**INSTRUCTIONS TO FOLLOW**
Restate verbatim the span of lines below between the line with "yellow 1x2 brick [307,344,432,461]" and the line with "pink 1x1 plate [451,376,529,436]", including those two lines, and only that span.

**TASK DATA**
══════════

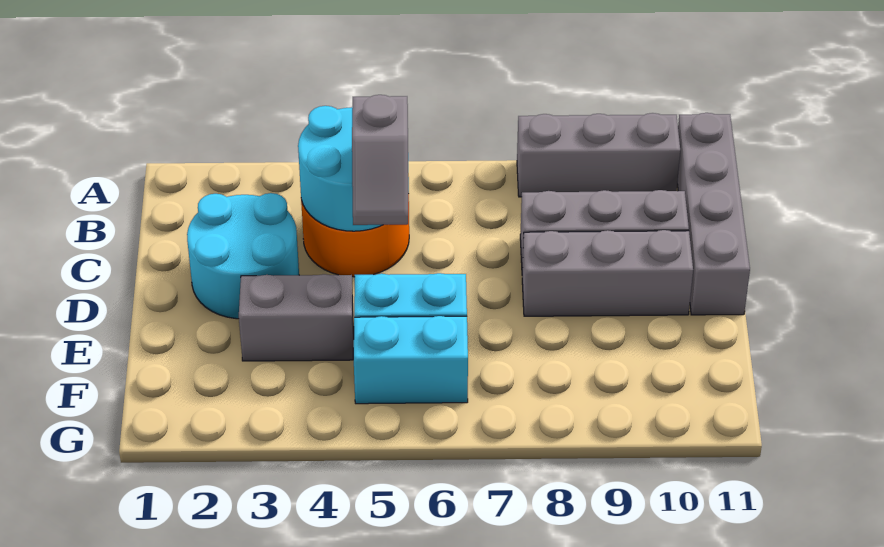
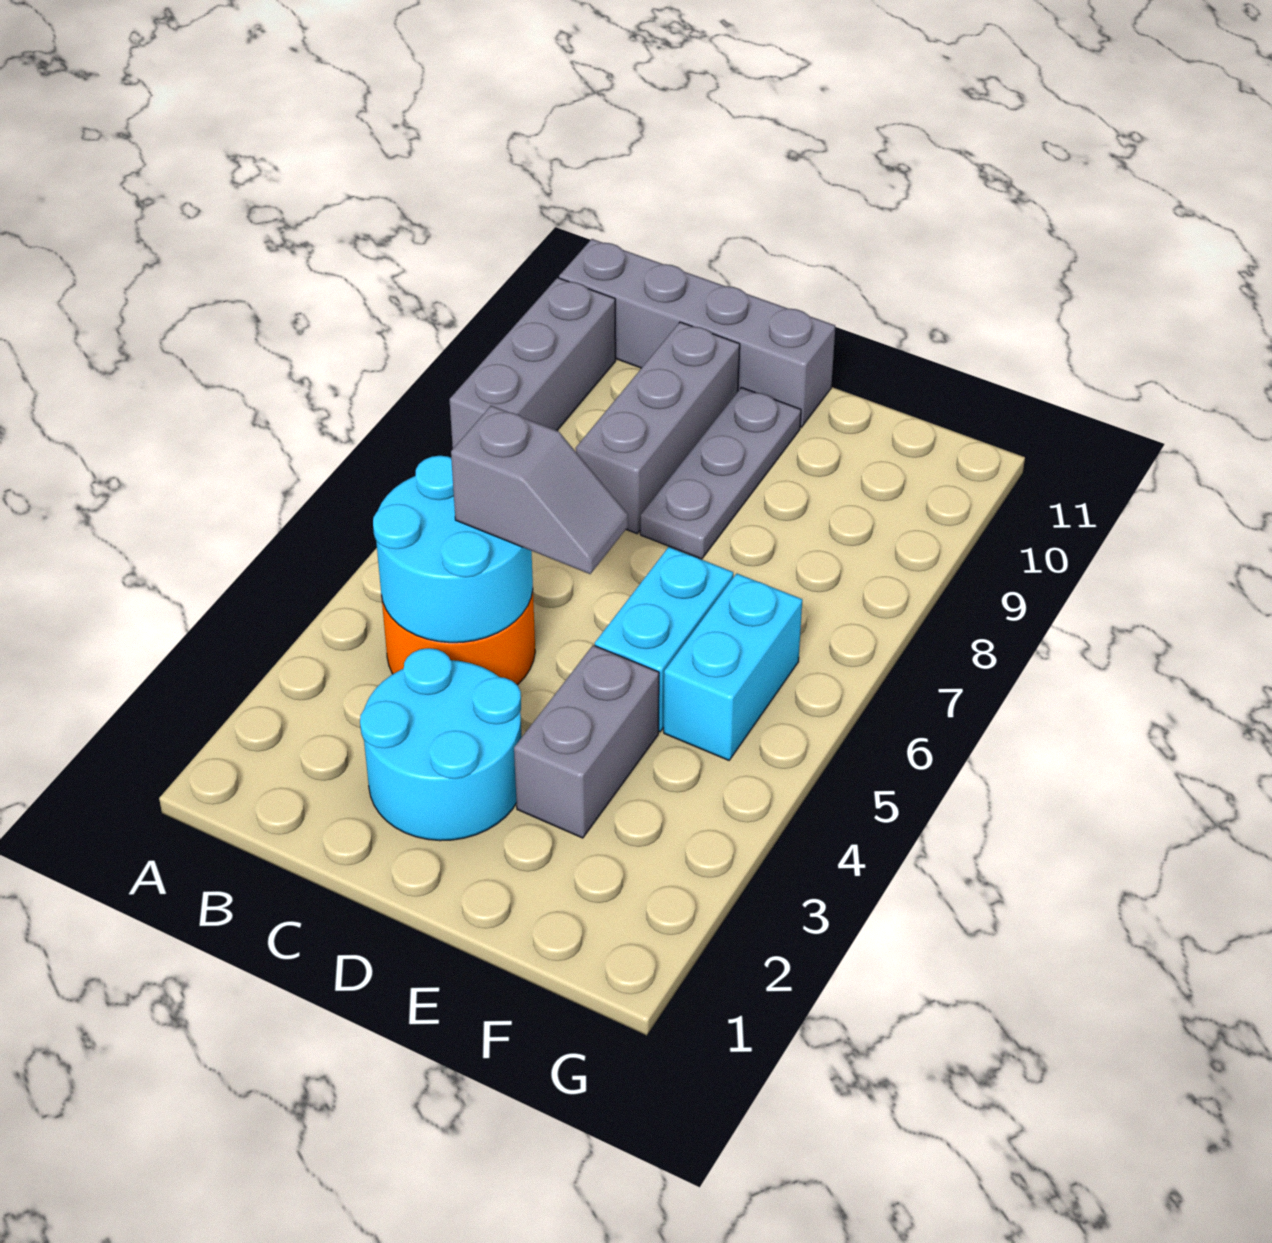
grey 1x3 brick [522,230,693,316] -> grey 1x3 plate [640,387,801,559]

══════════

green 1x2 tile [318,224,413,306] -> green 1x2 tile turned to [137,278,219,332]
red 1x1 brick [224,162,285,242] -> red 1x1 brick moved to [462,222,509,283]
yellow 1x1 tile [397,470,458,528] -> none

══════════

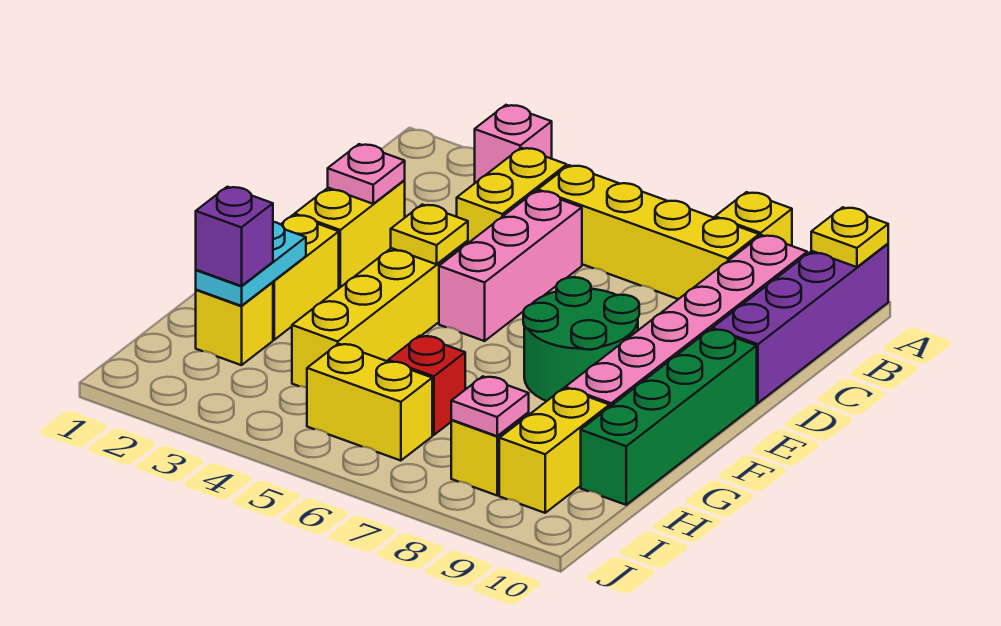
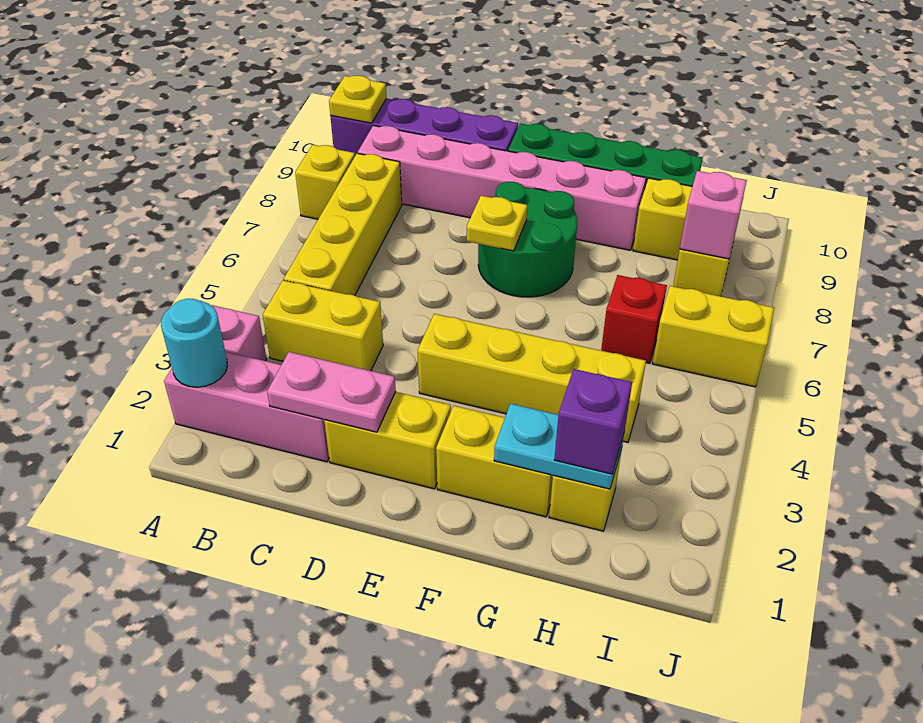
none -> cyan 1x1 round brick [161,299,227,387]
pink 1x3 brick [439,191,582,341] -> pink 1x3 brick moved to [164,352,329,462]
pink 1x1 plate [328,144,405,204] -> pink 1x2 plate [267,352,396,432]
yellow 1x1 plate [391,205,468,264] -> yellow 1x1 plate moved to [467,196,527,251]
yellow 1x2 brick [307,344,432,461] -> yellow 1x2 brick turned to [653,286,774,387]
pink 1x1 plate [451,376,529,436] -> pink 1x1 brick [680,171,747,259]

══════════

**THE COMPLETED TASK**
yellow 1x2 brick [307,344,432,461] -> yellow 1x2 brick turned to [653,286,774,387]
pink 1x1 plate [451,376,529,436] -> pink 1x1 brick [680,171,747,259]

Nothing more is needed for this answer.